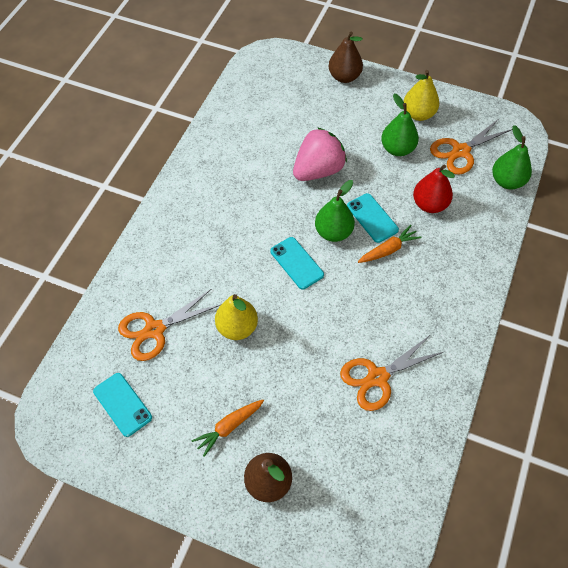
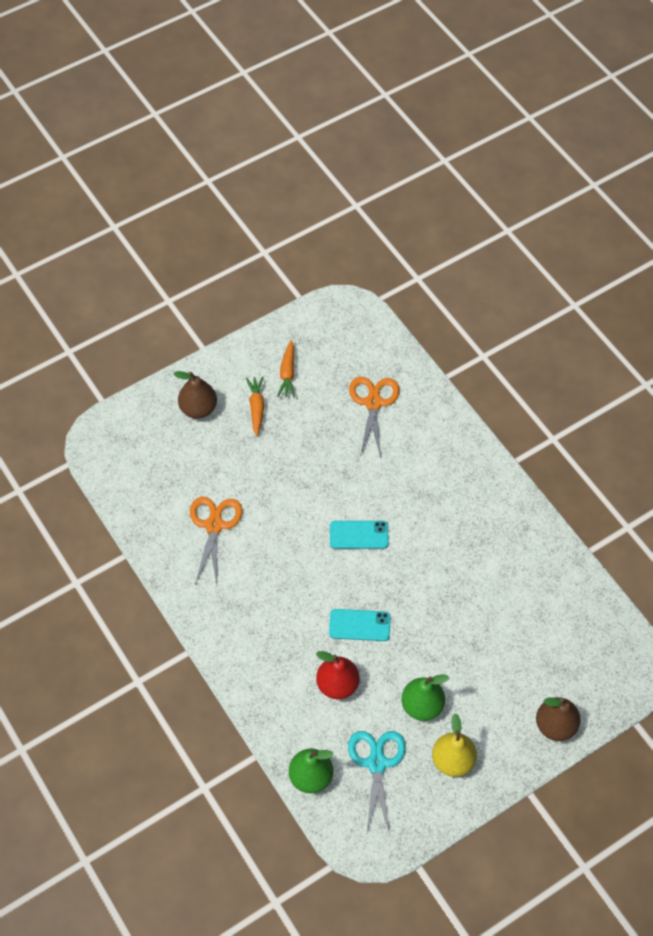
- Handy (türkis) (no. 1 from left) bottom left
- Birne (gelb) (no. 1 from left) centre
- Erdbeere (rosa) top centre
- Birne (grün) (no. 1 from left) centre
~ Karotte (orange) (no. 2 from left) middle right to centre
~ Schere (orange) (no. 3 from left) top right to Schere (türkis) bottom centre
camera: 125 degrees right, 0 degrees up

...

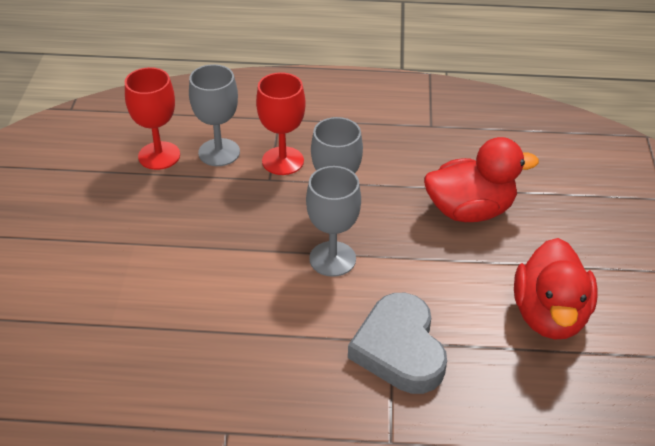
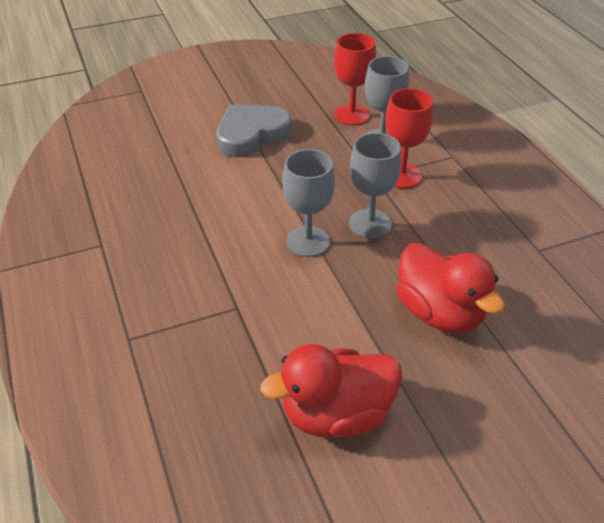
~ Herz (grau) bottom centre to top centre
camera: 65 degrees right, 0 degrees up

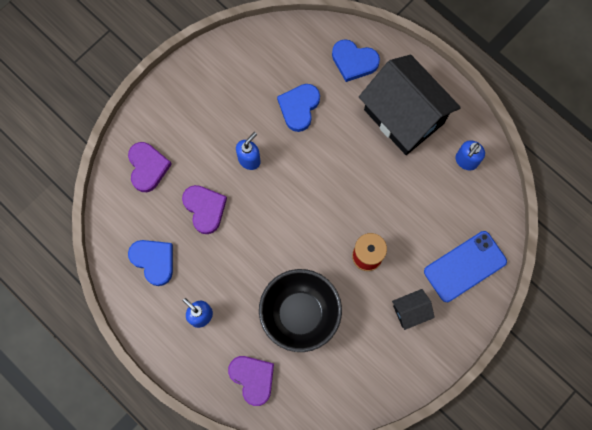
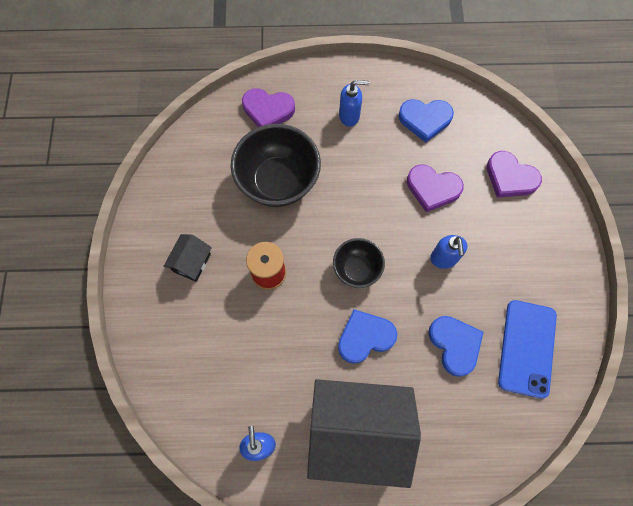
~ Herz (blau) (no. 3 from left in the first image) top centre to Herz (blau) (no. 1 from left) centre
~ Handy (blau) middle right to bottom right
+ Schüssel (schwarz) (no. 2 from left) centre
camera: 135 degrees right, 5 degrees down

▸ EXERCISE GOAL:
In the entries above, find the line holding "- Handy (türkis)" and the line holding "camera: 125 degrees right, 0 degrees up"; print both of them and every line between, exactly, and nothing else.

▸ TASK RESPONSE:
- Handy (türkis) (no. 1 from left) bottom left
- Birne (gelb) (no. 1 from left) centre
- Erdbeere (rosa) top centre
- Birne (grün) (no. 1 from left) centre
~ Karotte (orange) (no. 2 from left) middle right to centre
~ Schere (orange) (no. 3 from left) top right to Schere (türkis) bottom centre
camera: 125 degrees right, 0 degrees up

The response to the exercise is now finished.